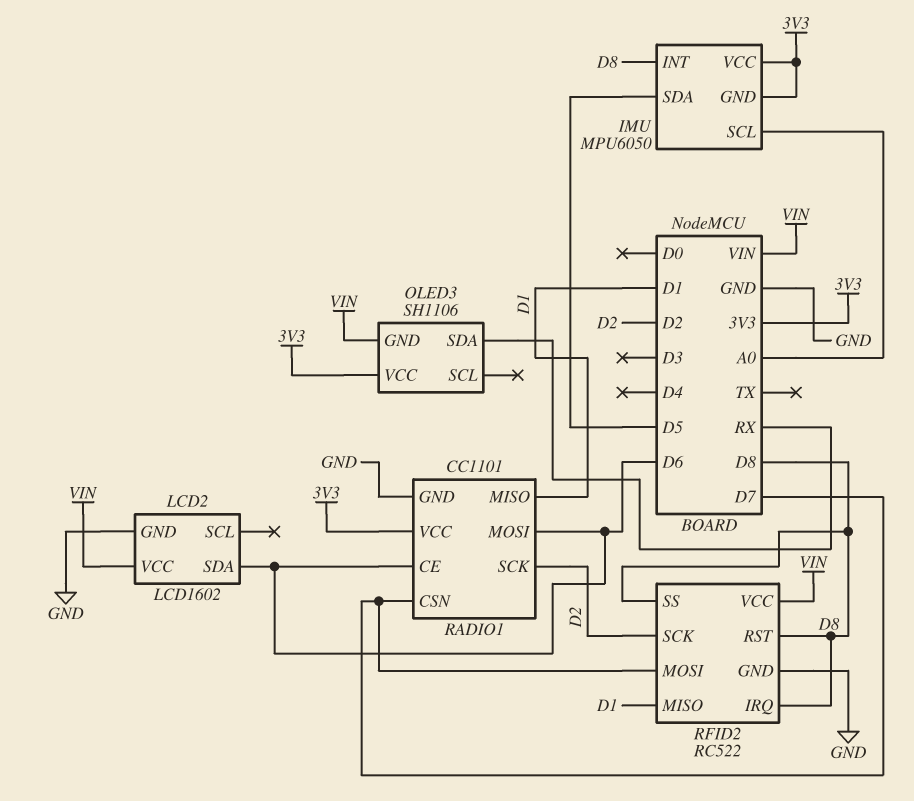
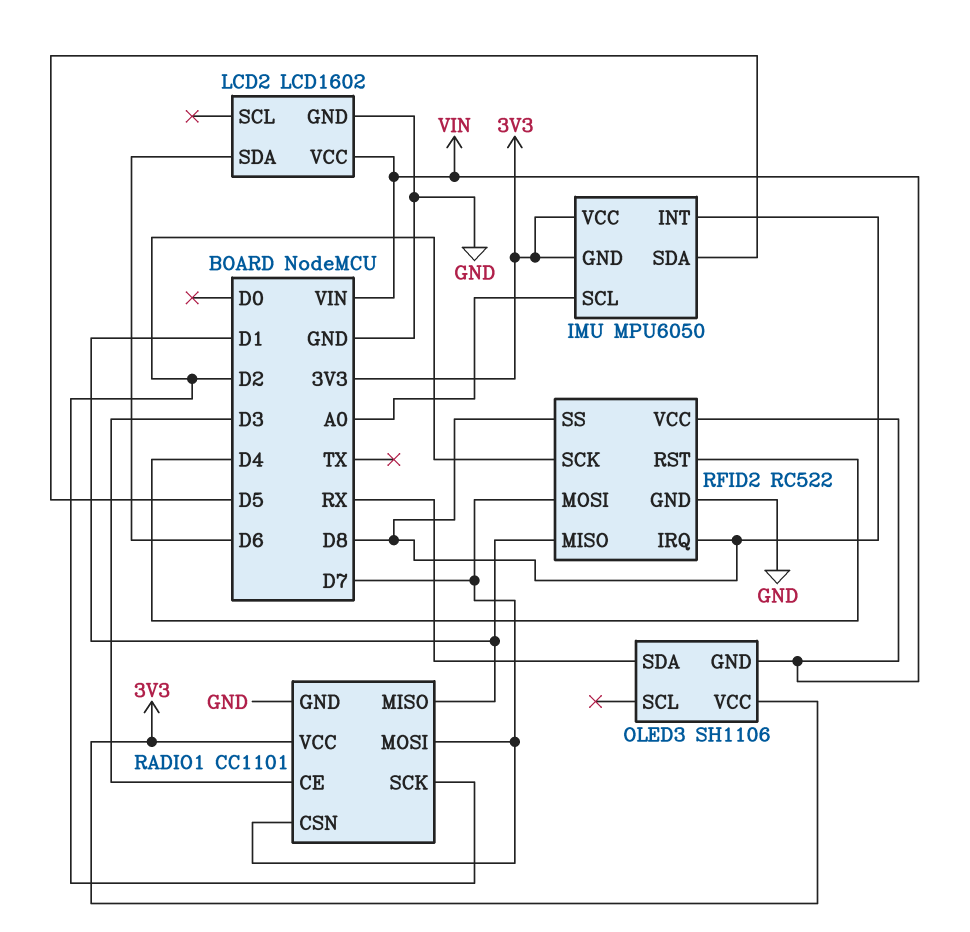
RADIO1 pin CE: D6 -> D3
RADIO1 pin MOSI: D6 -> D7
RFID2 pin RST: D8 -> D4

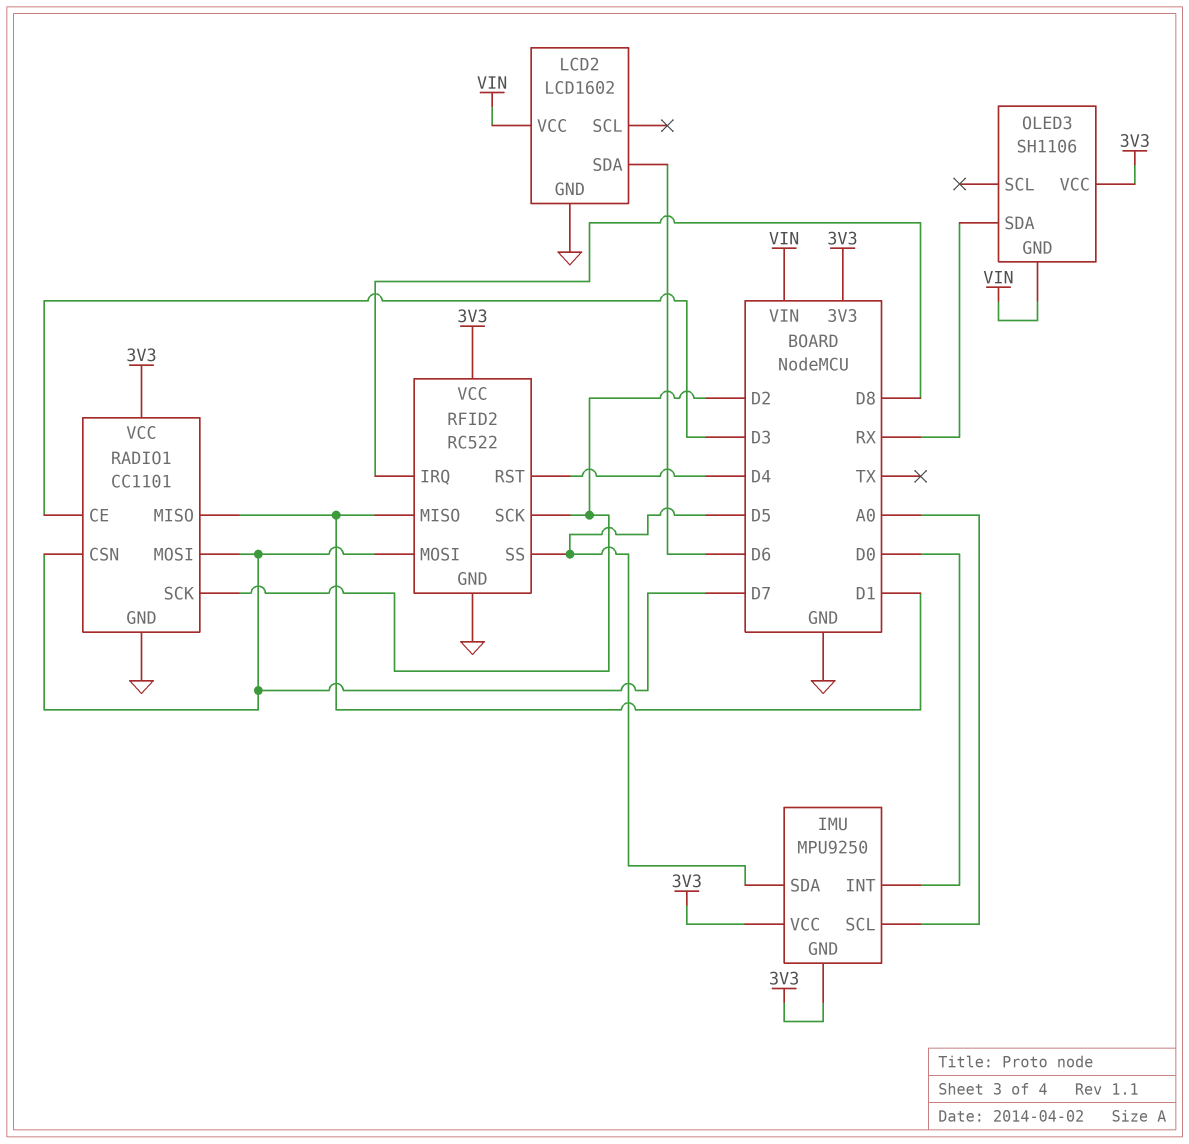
IMU: MPU6050 -> MPU9250
IMU pin INT: D8 -> D0
RFID2 pin SS: D8 -> D5
RFID2 pin VCC: VIN -> 3V3

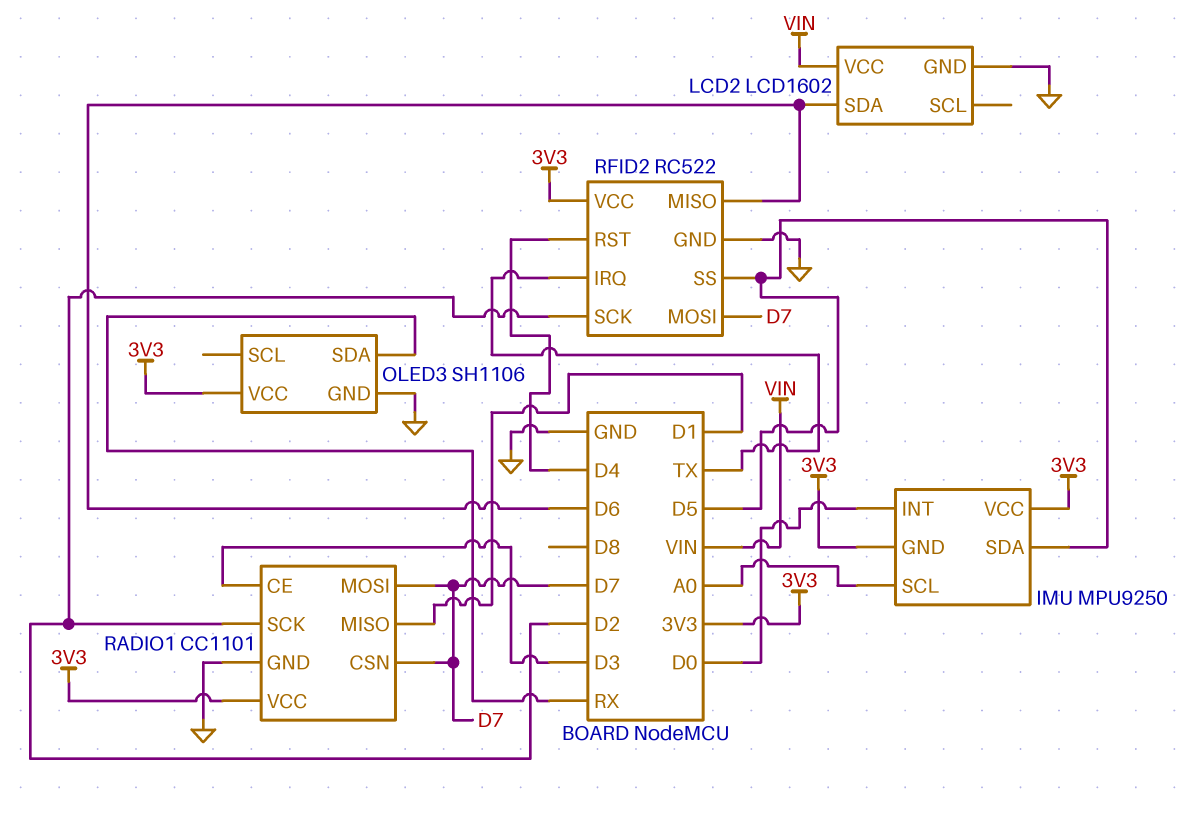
OLED3 pin GND: VIN -> GND
RFID2 pin IRQ: D8 -> TX
RFID2 pin MISO: D1 -> D6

^^^^^^^^

*EXERCISE DESCRIPTION*.
Please leave the images out and retype the rest of the material exactly.

*WRITTEN ANSWER*.
RADIO1 pin CE: D6 -> D3
RADIO1 pin MOSI: D6 -> D7
RFID2 pin RST: D8 -> D4

IMU: MPU6050 -> MPU9250
IMU pin INT: D8 -> D0
RFID2 pin SS: D8 -> D5
RFID2 pin VCC: VIN -> 3V3

OLED3 pin GND: VIN -> GND
RFID2 pin IRQ: D8 -> TX
RFID2 pin MISO: D1 -> D6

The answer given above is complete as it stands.